Lines before the one containing "C3: none -> 33nF (GND, VSS)" are left out; return that line and all lines after it, exactly, through the end of the records below.

* _Edit difference data_:
◆ ◆ ◆
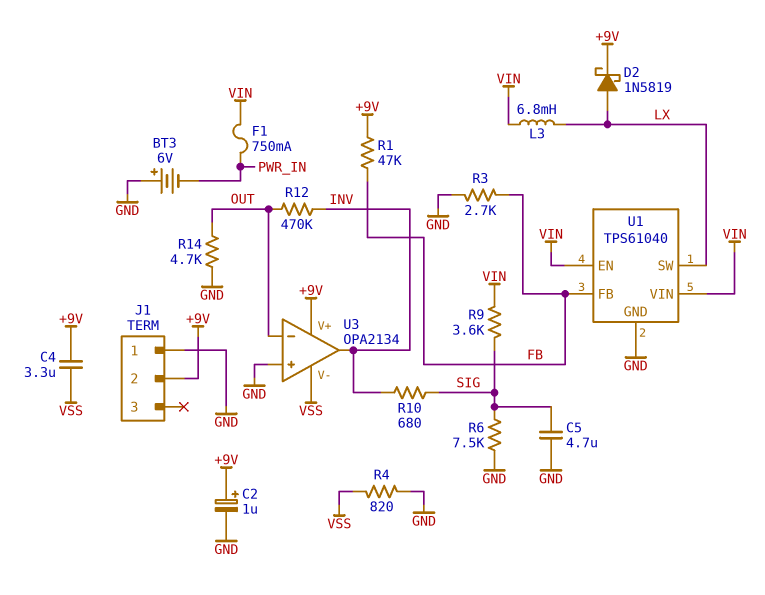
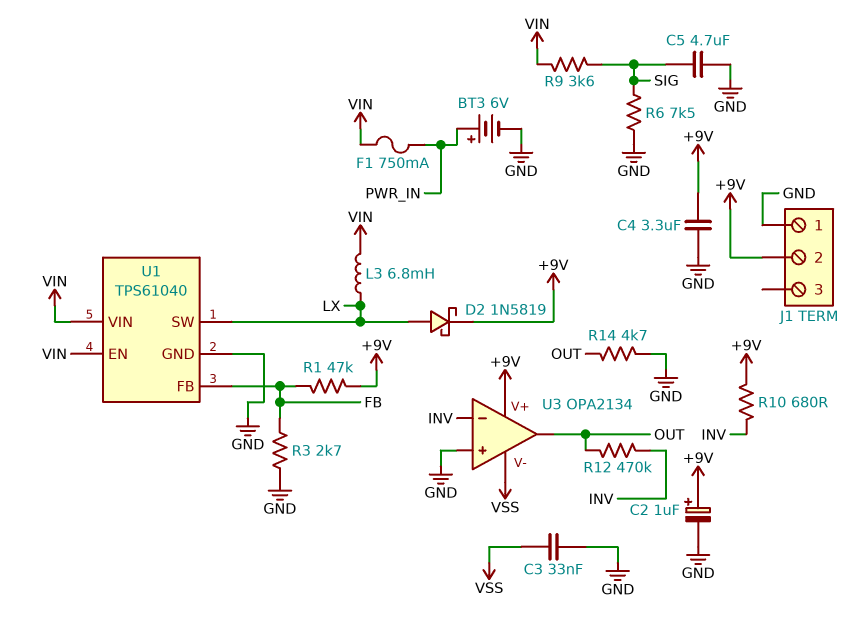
BT3: 6V (plus GND, minus PWR_IN) -> 6V (plus PWR_IN, minus GND)
C3: none -> 33nF (GND, VSS)
C4: 3.3uF (+9V, VSS) -> 3.3uF (+9V, GND)
R4: 820 (GND, VSS) -> none
R10: 680 (INV, SIG) -> 680 (+9V, INV)
U3 pin in-: OUT -> INV
U3 pin out: INV -> OUT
◆ ◆ ◆
* _SOLUTION TO THIS PROBLEM_:
C3: none -> 33nF (GND, VSS)
C4: 3.3uF (+9V, VSS) -> 3.3uF (+9V, GND)
R4: 820 (GND, VSS) -> none
R10: 680 (INV, SIG) -> 680 (+9V, INV)
U3 pin in-: OUT -> INV
U3 pin out: INV -> OUT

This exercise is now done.